**What you need to do:**
Beginning with the line that holds "POT1 pin GND: GND -> 5V" and ending with the last line below, please copy every line exactly, add nothing, and leave out the pictures.

[Change detection outputs]
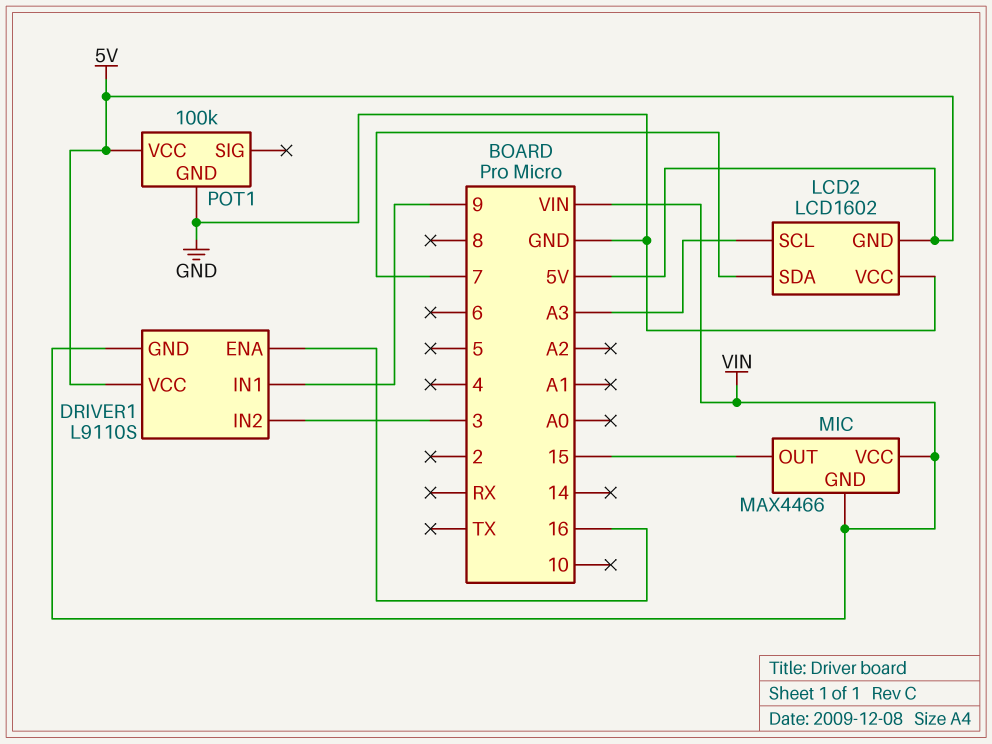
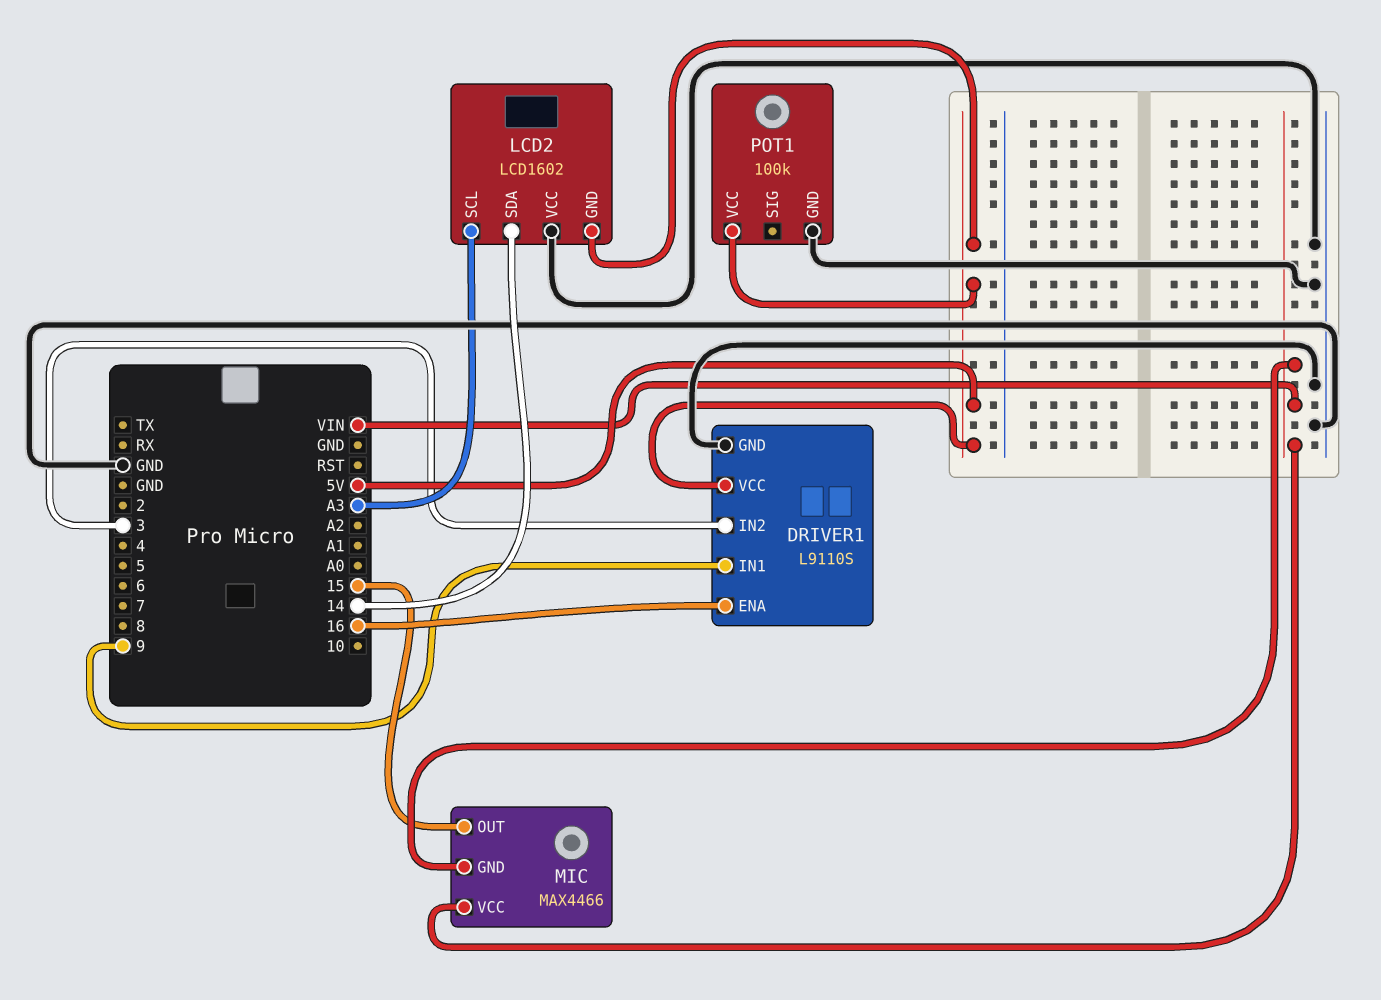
DRIVER1 pin GND: VIN -> GND
LCD2 pin SDA: 7 -> 14

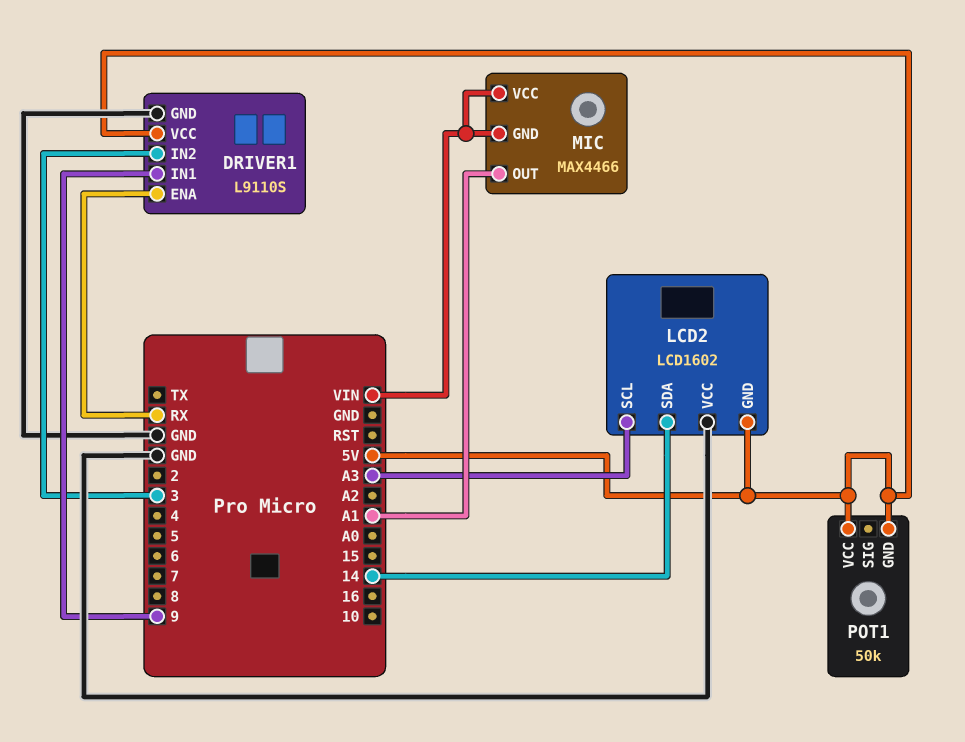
DRIVER1 pin ENA: 16 -> RX
MIC pin OUT: 15 -> A1
POT1: 100k -> 50k
POT1 pin GND: GND -> 5V

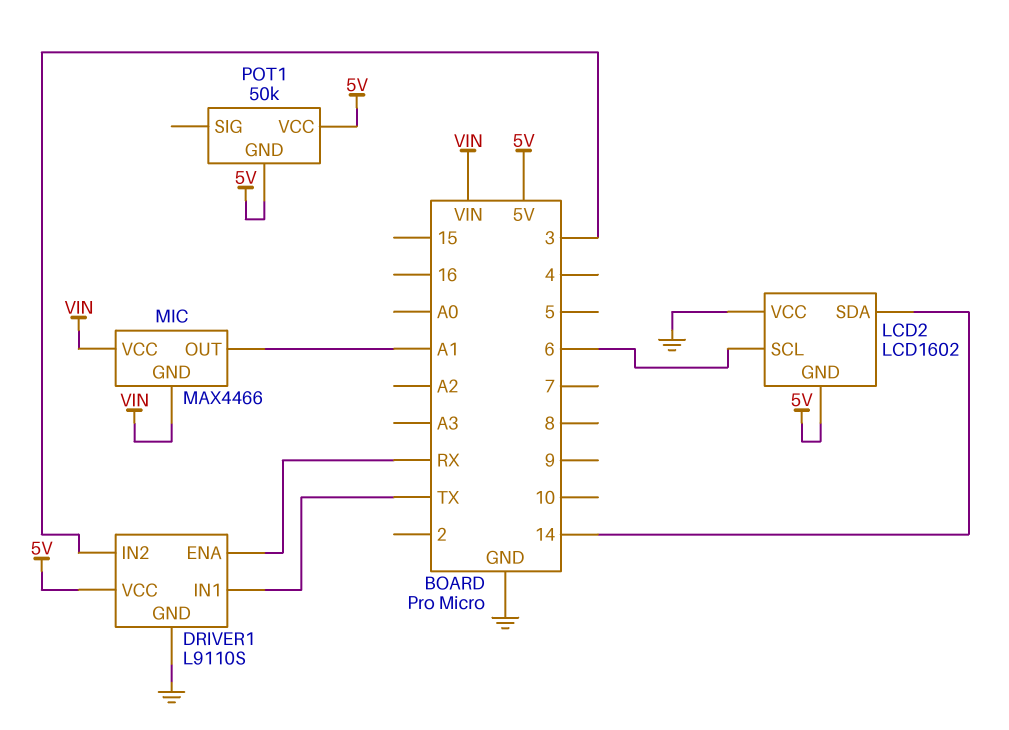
DRIVER1 pin IN1: 9 -> TX
LCD2 pin SCL: A3 -> 6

**Response to this task:**
POT1 pin GND: GND -> 5V

DRIVER1 pin IN1: 9 -> TX
LCD2 pin SCL: A3 -> 6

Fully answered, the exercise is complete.